■ Task to complete
Once you have located the line containing "white screwdriver [830,280,909,306] -> none" in the material below, return it exactly along with each line after it through the line containing "none -> pink shoe [522,176,644,261]".

START Extracted records

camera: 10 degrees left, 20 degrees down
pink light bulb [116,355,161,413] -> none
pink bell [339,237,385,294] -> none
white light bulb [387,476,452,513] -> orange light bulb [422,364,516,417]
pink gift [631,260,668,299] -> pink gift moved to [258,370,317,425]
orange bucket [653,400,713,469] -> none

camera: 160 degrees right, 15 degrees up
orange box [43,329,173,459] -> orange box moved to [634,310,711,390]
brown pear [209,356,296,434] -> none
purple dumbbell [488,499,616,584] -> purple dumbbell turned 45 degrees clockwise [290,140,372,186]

END Extracted records
START Extracted records

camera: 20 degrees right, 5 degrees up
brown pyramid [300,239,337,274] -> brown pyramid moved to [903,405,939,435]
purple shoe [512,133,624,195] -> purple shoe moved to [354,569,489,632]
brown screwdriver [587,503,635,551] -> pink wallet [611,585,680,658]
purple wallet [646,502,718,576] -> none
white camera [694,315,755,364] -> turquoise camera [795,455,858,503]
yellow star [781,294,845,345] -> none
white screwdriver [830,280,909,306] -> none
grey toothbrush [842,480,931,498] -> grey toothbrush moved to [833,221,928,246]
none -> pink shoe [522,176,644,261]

END Extracted records
START Extracted records

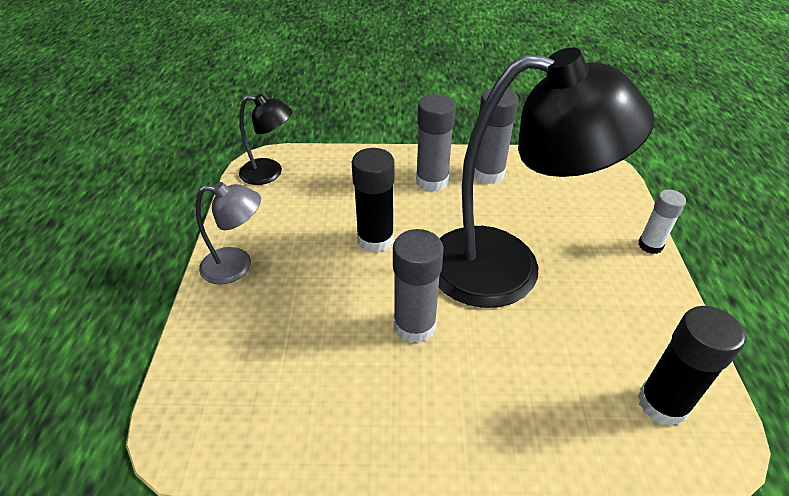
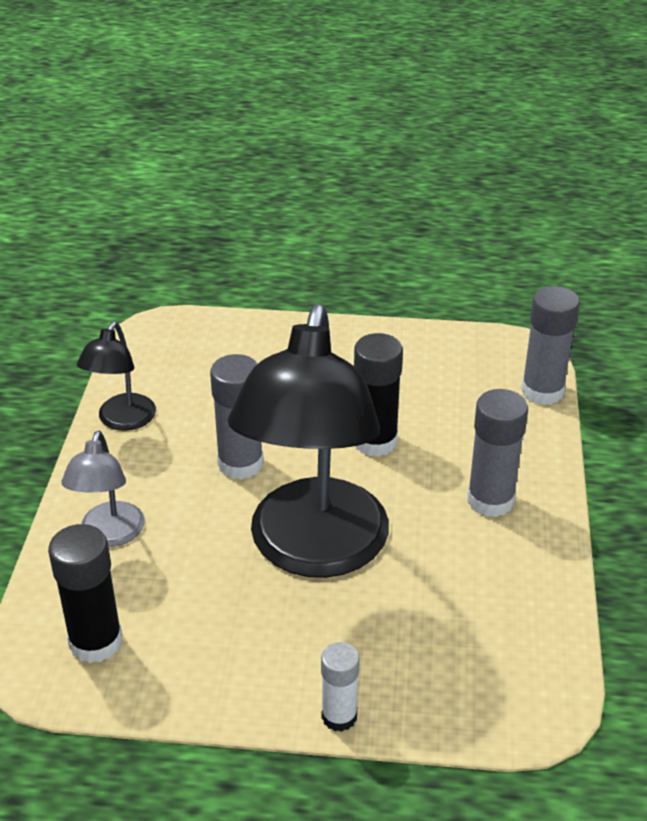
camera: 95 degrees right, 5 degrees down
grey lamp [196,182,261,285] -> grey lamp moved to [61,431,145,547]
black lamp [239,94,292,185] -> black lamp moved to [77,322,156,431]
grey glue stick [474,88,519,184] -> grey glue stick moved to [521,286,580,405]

END Extracted records

■ Answer space
white screwdriver [830,280,909,306] -> none
grey toothbrush [842,480,931,498] -> grey toothbrush moved to [833,221,928,246]
none -> pink shoe [522,176,644,261]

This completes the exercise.